• [THE TASK]
Report each line of the entries that includes "RADIO" by copying it.

DATA UNDER STUDY below:

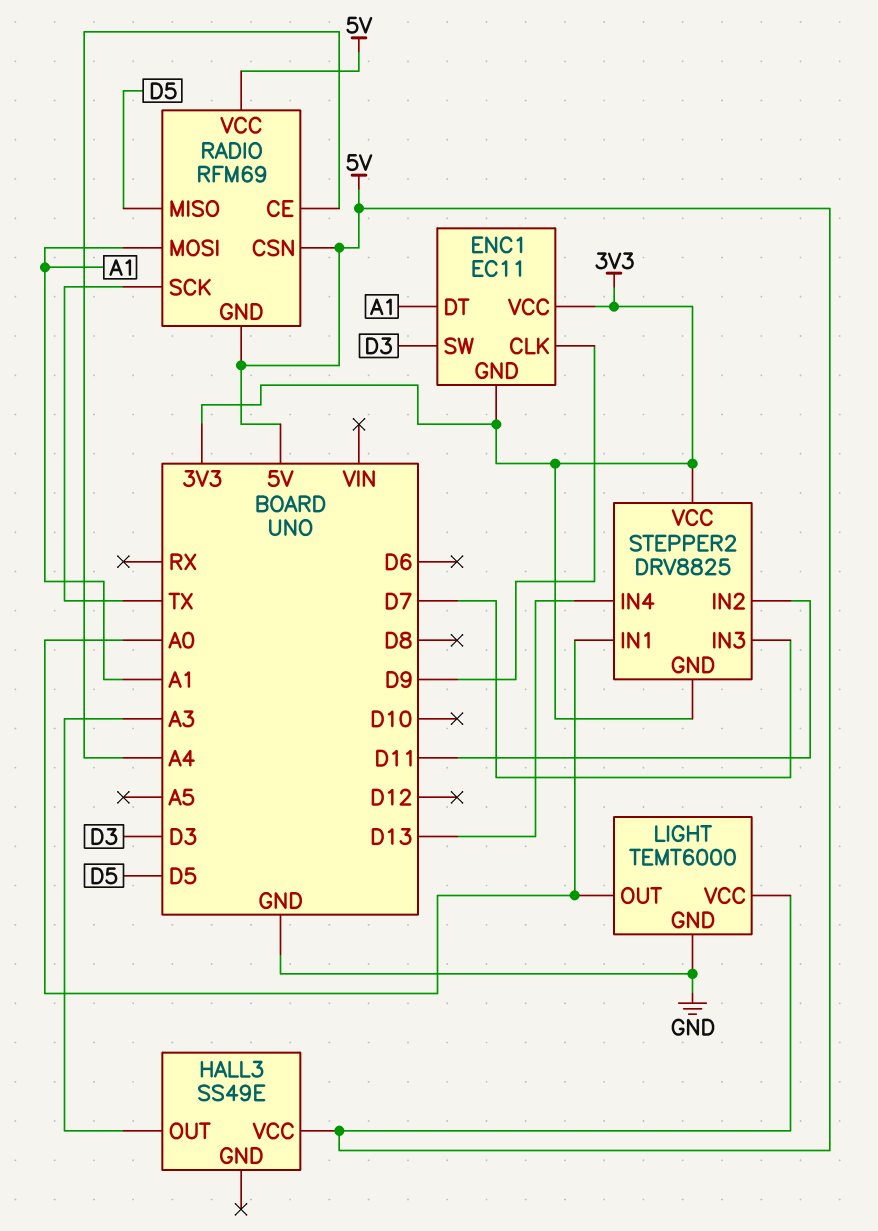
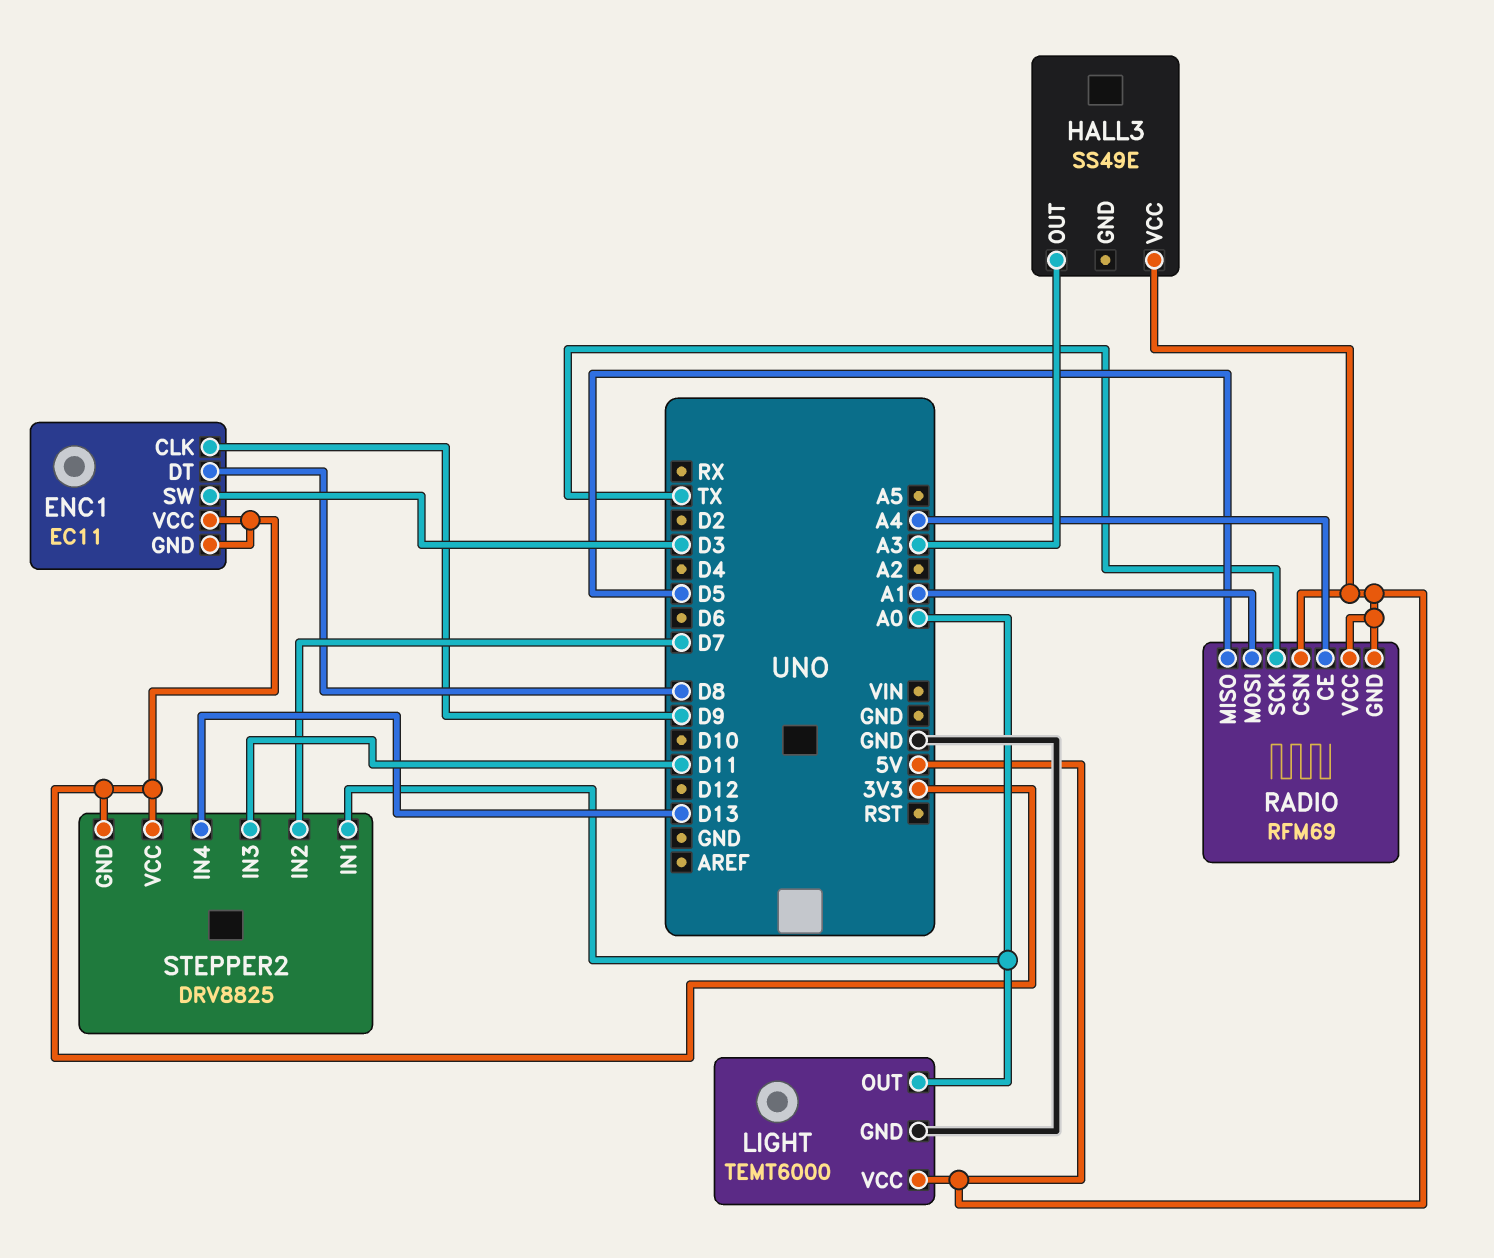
ENC1 pin DT: A1 -> D8
STEPPER2 pin IN2: D11 -> D7
STEPPER2 pin IN3: D7 -> D11

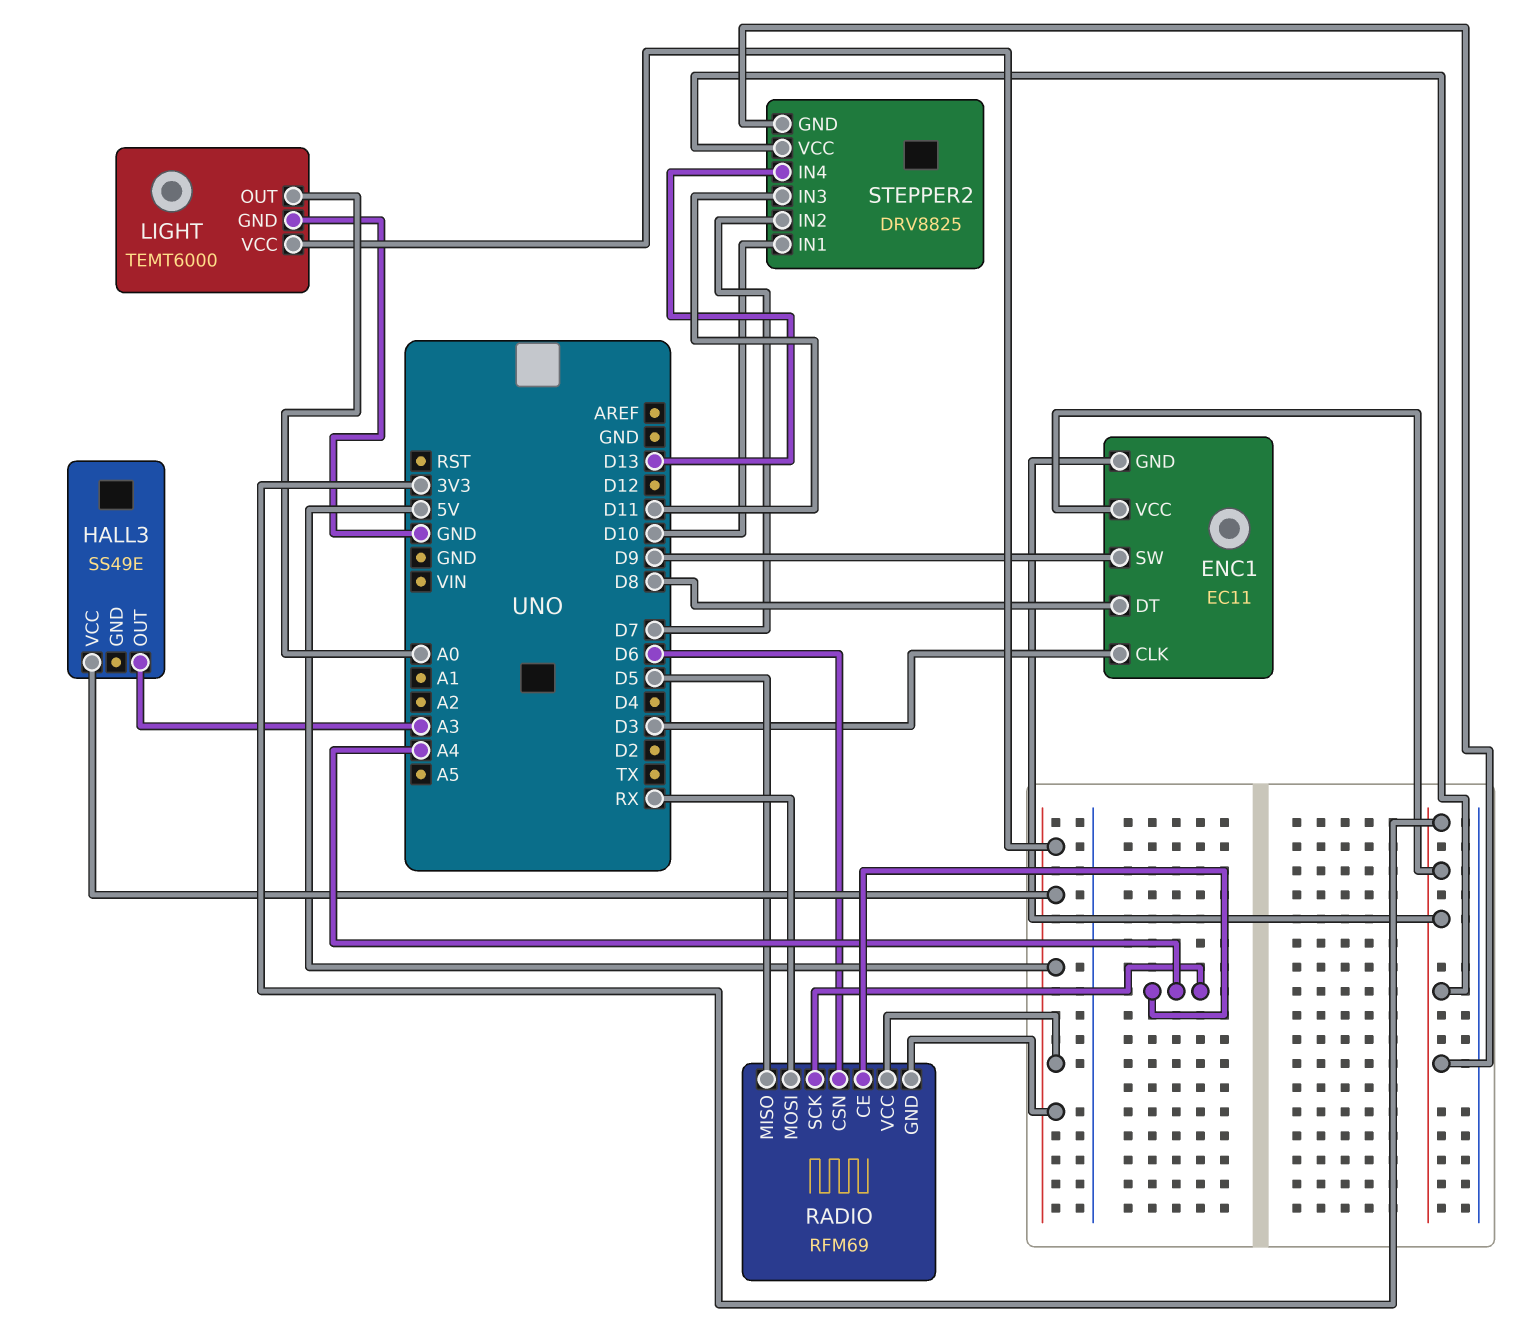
ENC1 pin CLK: D9 -> D3
ENC1 pin SW: D3 -> D9
RADIO pin CSN: 5V -> D6
RADIO pin MOSI: A1 -> RX
RADIO pin SCK: TX -> A4
STEPPER2 pin IN1: A0 -> D10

End of DATA UNDER STUDY.

• [EXERCISE SOLUTION]
RADIO pin CSN: 5V -> D6
RADIO pin MOSI: A1 -> RX
RADIO pin SCK: TX -> A4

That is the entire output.